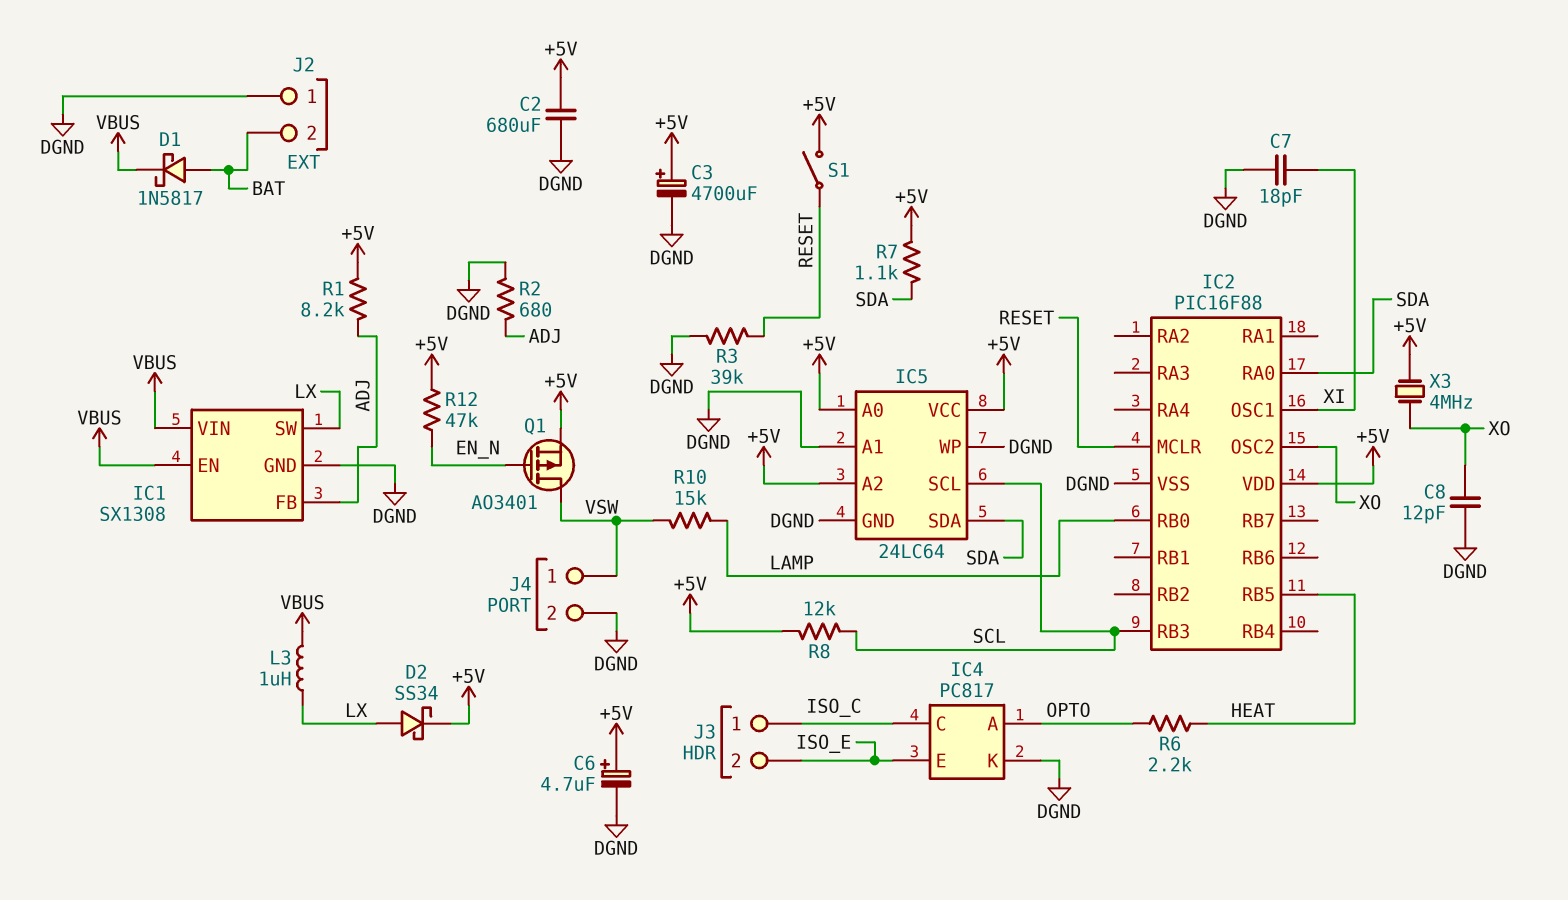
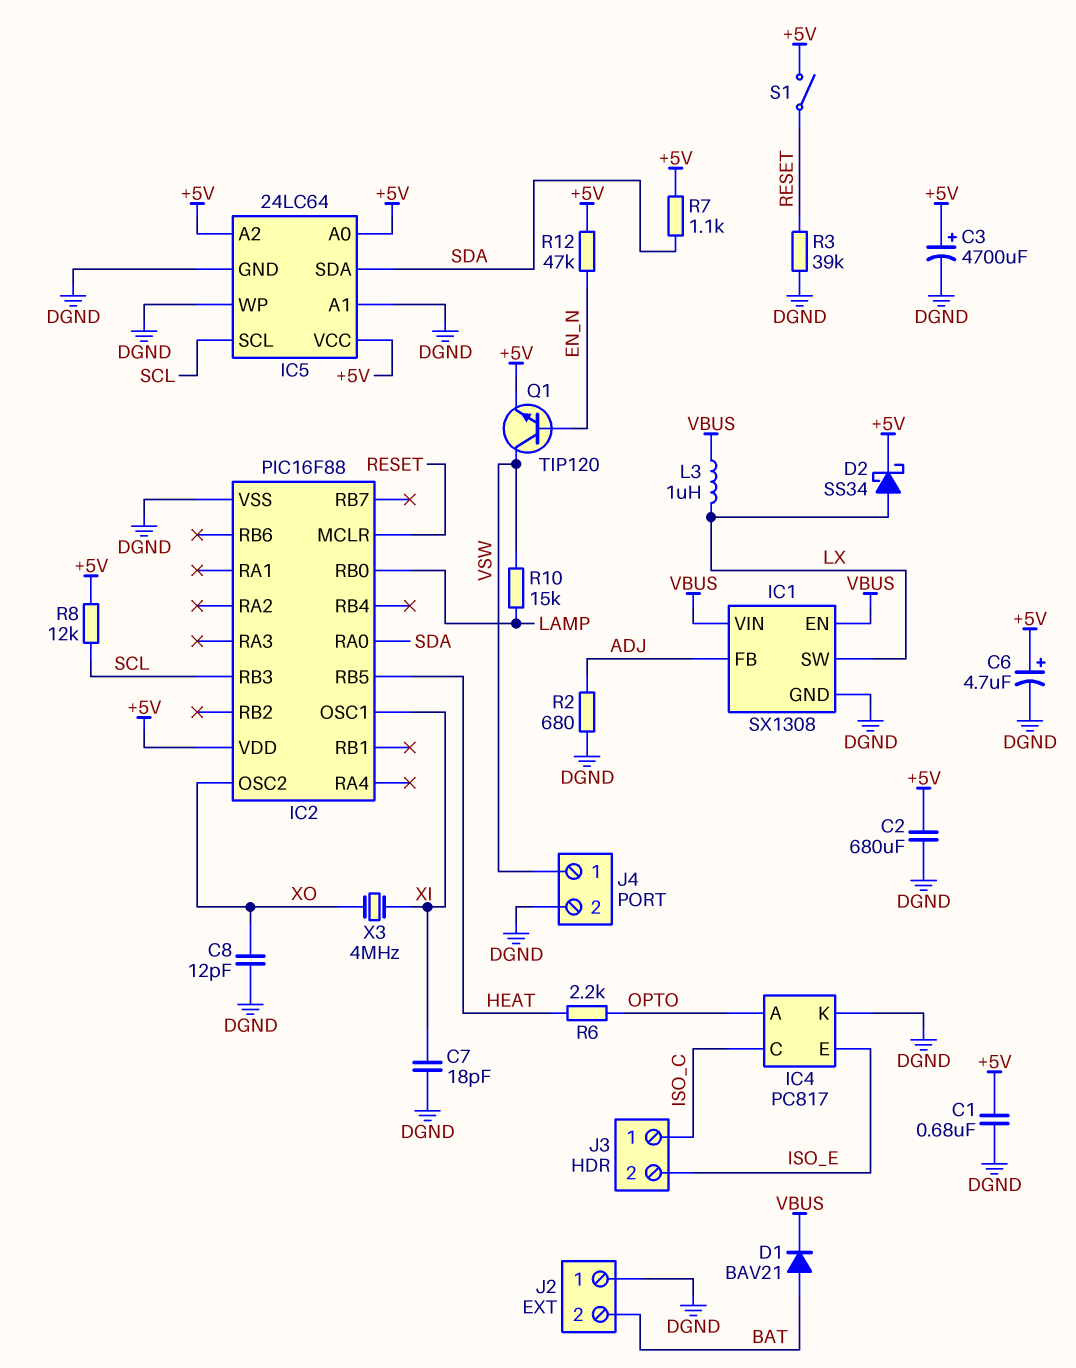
C1: none -> 680nF (+5V, DGND)
D1: schottky 1N5817 (A BAT, K VBUS) -> diode BAV21 (A BAT, K VBUS)
Q1: PMOS AO3401 (G EN_N, D VSW, S +5V) -> NPN TIP120 (B EN_N, C VSW, E +5V)
R1: 8.2k (+5V, ADJ) -> none
X3: 4MHz (+5V, XO) -> 4MHz (XI, XO)

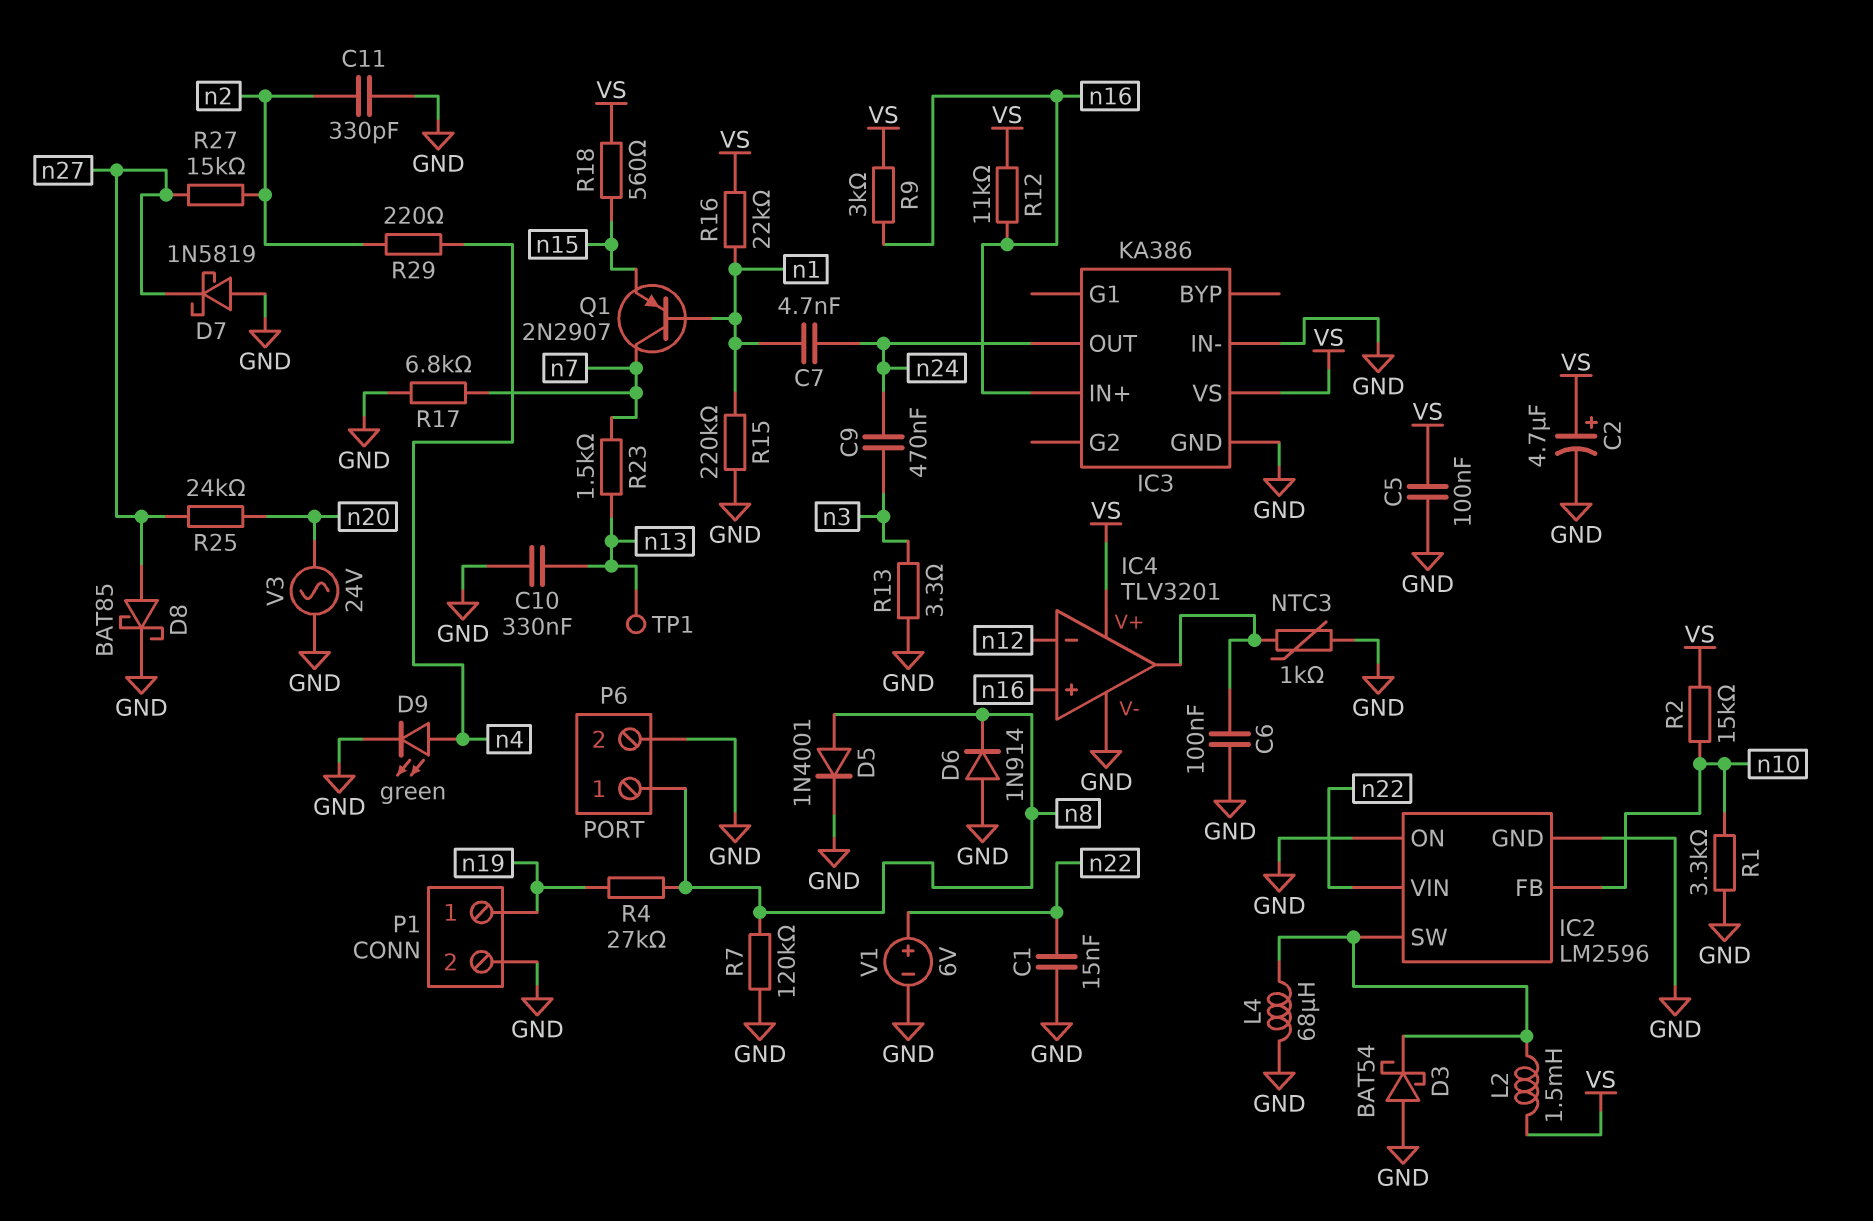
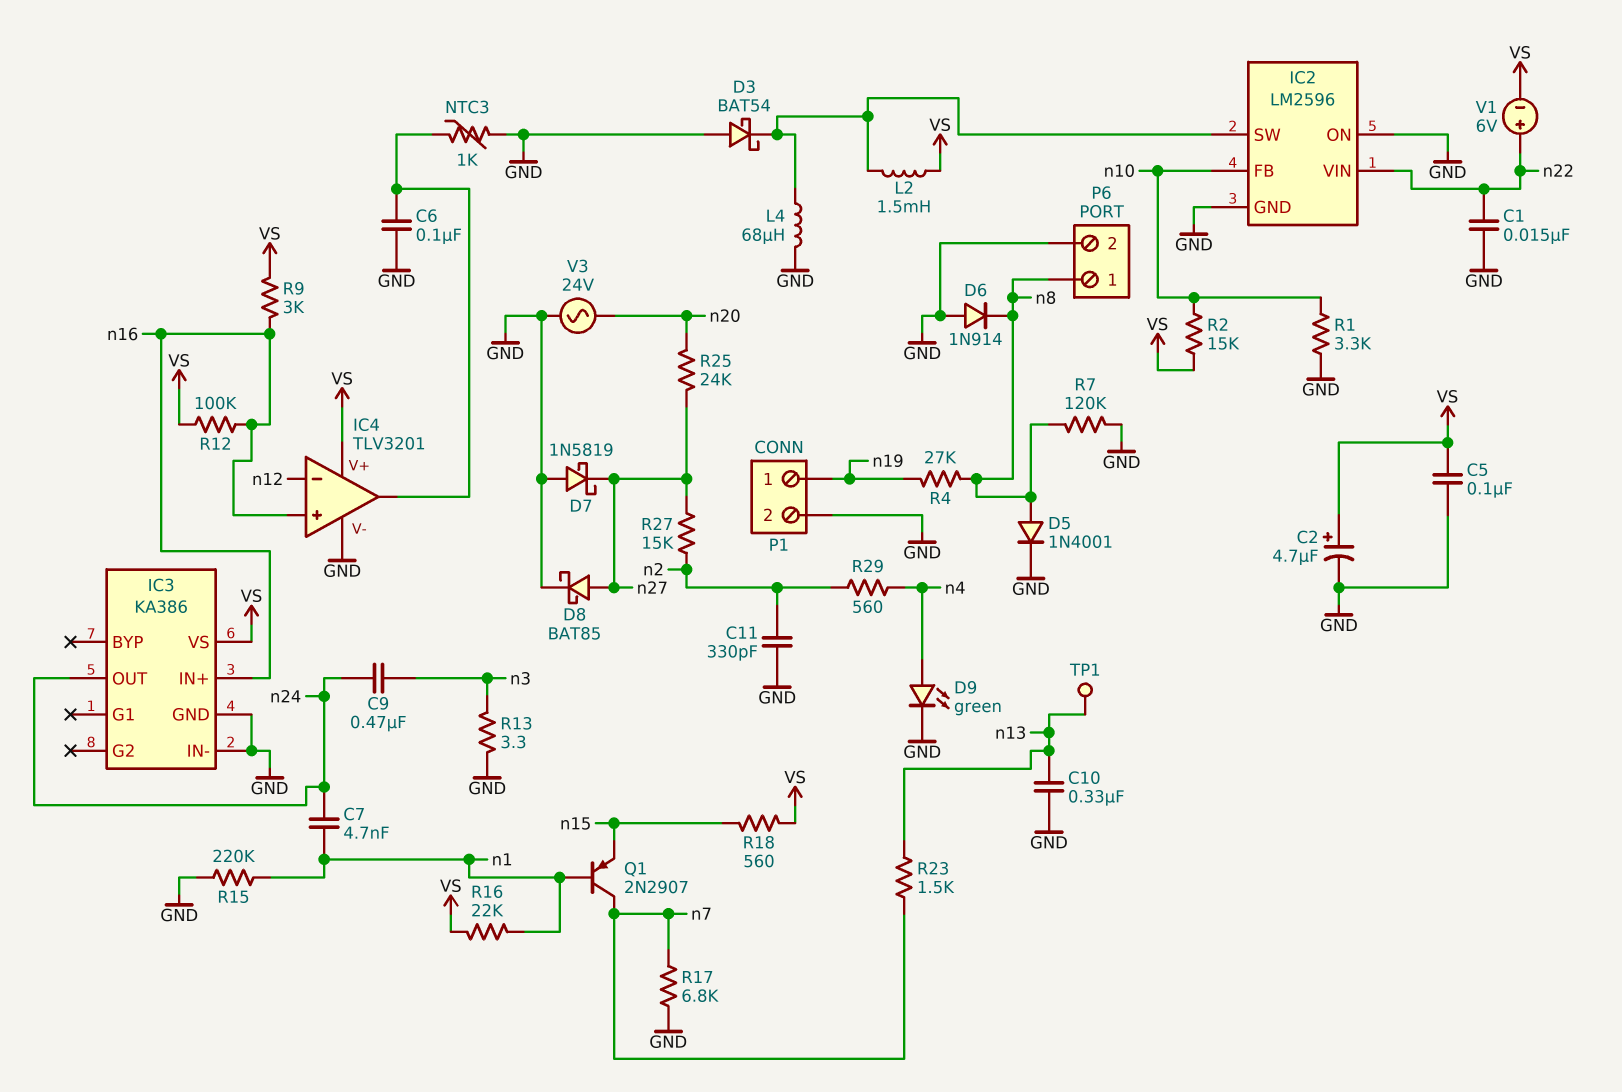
R12: 11k (VS, n16) -> 100k (VS, n16)
R29: 220 (n2, n4) -> 560 (n2, n4)
V1: 6V (plus n22, minus GND) -> 6V (plus n22, minus VS)

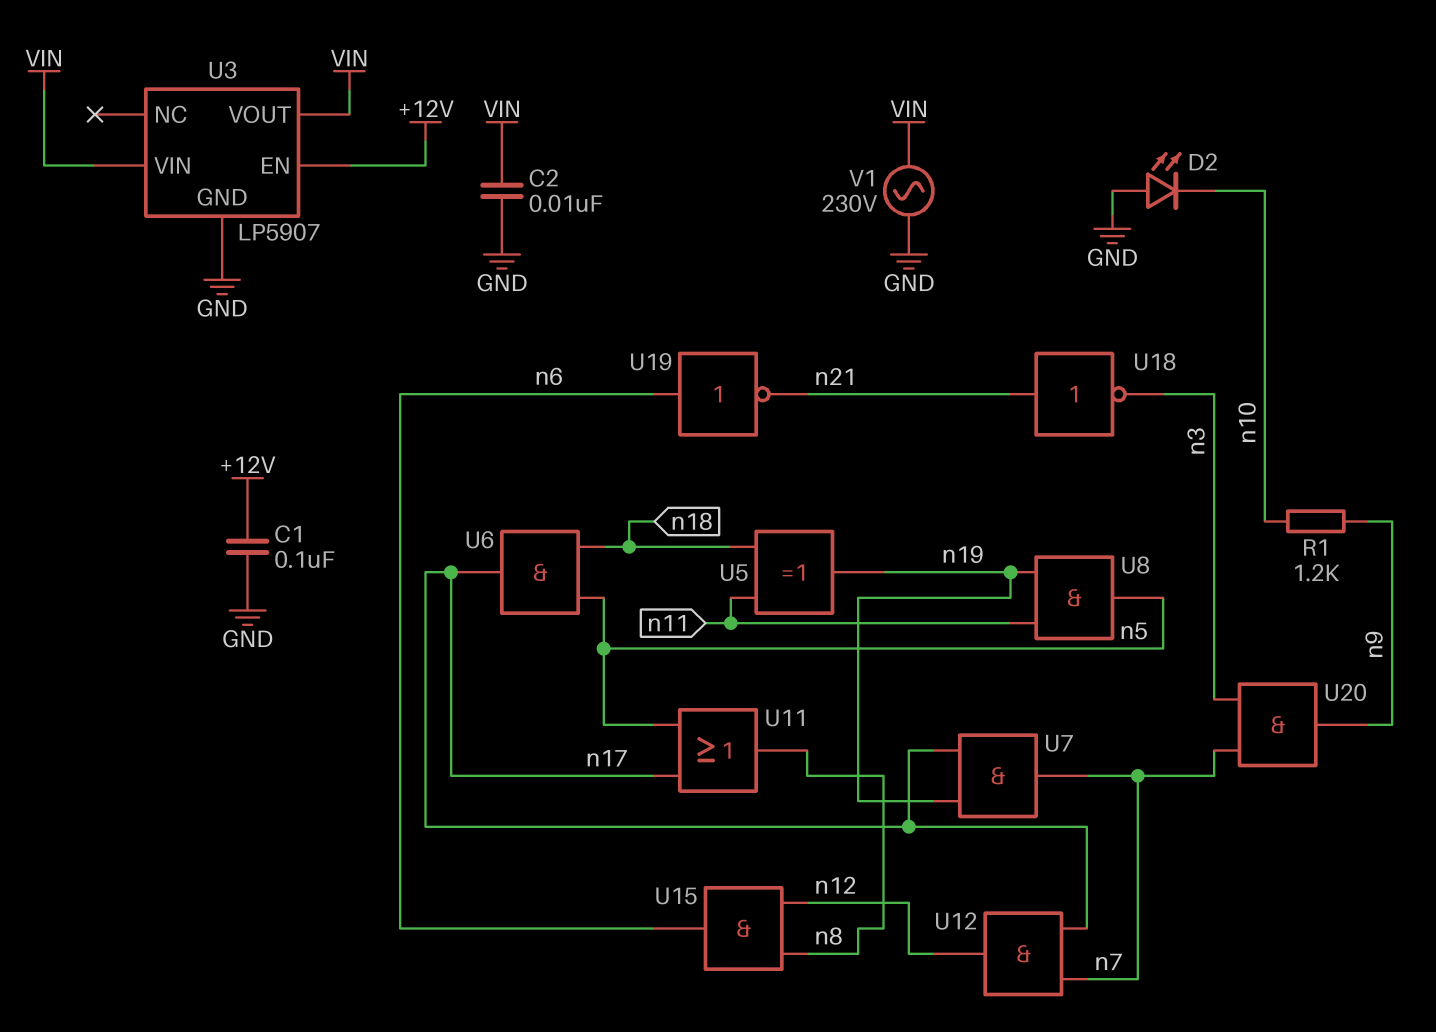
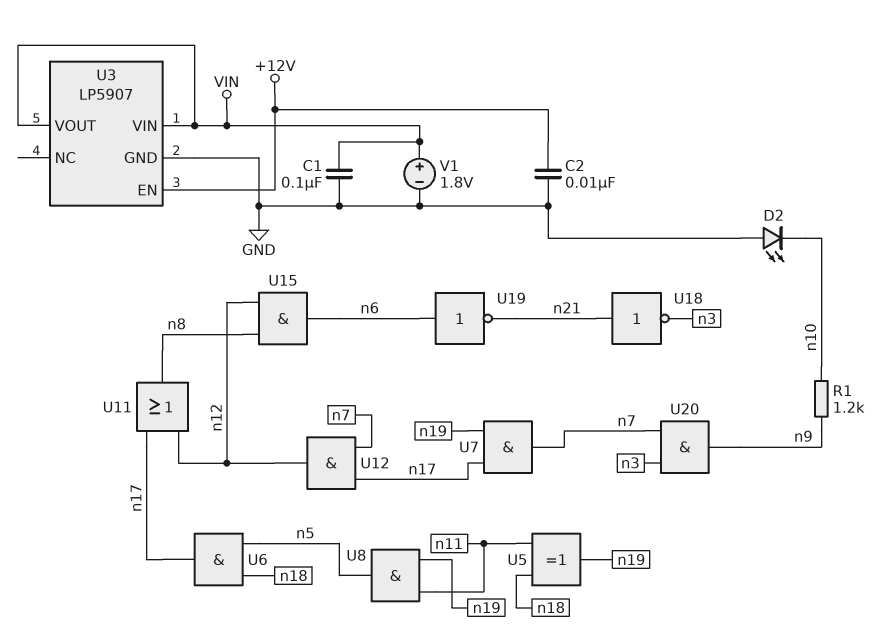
C1: 100nF (+12V, GND) -> 100nF (GND, VIN)
C2: 10nF (GND, VIN) -> 10nF (+12V, GND)
U11: OR (in n5, in n17, out n8) -> OR (in n12, in n17, out n8)
V1: AC 230V (GND, VIN) -> 1.8V (plus VIN, minus GND)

....

## TASK DETAILS
The expected output is the complete listing, word for word, without any picture.

## ANSWER
C1: none -> 680nF (+5V, DGND)
D1: schottky 1N5817 (A BAT, K VBUS) -> diode BAV21 (A BAT, K VBUS)
Q1: PMOS AO3401 (G EN_N, D VSW, S +5V) -> NPN TIP120 (B EN_N, C VSW, E +5V)
R1: 8.2k (+5V, ADJ) -> none
X3: 4MHz (+5V, XO) -> 4MHz (XI, XO)

R12: 11k (VS, n16) -> 100k (VS, n16)
R29: 220 (n2, n4) -> 560 (n2, n4)
V1: 6V (plus n22, minus GND) -> 6V (plus n22, minus VS)

C1: 100nF (+12V, GND) -> 100nF (GND, VIN)
C2: 10nF (GND, VIN) -> 10nF (+12V, GND)
U11: OR (in n5, in n17, out n8) -> OR (in n12, in n17, out n8)
V1: AC 230V (GND, VIN) -> 1.8V (plus VIN, minus GND)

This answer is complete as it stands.